◆ TASK DIRECTIONS ◆
Filter the entries that follow, copying every line in which the word "white" appears.

◆ TASK MATERIAL ◆
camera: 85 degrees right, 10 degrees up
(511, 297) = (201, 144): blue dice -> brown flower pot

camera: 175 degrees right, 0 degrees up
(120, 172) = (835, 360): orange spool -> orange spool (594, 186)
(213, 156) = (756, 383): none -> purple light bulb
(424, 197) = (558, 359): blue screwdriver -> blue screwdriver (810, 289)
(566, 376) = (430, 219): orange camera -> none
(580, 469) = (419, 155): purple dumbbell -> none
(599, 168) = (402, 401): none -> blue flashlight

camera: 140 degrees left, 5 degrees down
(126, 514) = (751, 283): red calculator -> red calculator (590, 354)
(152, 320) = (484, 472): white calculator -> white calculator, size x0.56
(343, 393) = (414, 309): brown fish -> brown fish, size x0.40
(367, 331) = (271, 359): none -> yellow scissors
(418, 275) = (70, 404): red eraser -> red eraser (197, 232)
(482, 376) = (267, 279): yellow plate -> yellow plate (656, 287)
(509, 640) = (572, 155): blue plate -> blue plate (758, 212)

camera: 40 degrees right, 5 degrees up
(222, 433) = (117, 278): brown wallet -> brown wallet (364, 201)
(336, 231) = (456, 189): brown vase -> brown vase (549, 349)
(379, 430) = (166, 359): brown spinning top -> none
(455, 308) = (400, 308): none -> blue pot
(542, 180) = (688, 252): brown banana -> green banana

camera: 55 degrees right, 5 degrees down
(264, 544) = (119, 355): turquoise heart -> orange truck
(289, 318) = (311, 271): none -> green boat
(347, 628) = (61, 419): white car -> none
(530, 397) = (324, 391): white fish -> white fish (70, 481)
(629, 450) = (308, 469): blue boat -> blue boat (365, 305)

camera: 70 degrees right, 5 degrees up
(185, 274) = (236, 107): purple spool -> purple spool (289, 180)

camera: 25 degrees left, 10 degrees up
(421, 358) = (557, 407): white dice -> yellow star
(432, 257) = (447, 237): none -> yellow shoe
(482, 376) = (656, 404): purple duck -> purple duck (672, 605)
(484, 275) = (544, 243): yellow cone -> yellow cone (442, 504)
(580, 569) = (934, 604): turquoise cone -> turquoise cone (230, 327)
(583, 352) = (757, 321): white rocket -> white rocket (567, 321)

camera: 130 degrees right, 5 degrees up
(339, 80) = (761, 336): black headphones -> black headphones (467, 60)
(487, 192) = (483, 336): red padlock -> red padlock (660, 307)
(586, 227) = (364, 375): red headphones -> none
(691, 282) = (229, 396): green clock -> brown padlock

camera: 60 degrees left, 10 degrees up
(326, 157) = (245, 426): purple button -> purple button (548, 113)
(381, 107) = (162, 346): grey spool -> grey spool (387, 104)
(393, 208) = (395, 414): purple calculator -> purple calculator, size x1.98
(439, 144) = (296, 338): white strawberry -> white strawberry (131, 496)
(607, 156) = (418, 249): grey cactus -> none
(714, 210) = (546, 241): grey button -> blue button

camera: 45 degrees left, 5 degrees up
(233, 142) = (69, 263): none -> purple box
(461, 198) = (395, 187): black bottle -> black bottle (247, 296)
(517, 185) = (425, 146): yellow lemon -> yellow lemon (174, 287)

◆ ANSWER TO THIS EXERCISE ◆
(152, 320) = (484, 472): white calculator -> white calculator, size x0.56
(347, 628) = (61, 419): white car -> none
(530, 397) = (324, 391): white fish -> white fish (70, 481)
(421, 358) = (557, 407): white dice -> yellow star
(583, 352) = (757, 321): white rocket -> white rocket (567, 321)
(439, 144) = (296, 338): white strawberry -> white strawberry (131, 496)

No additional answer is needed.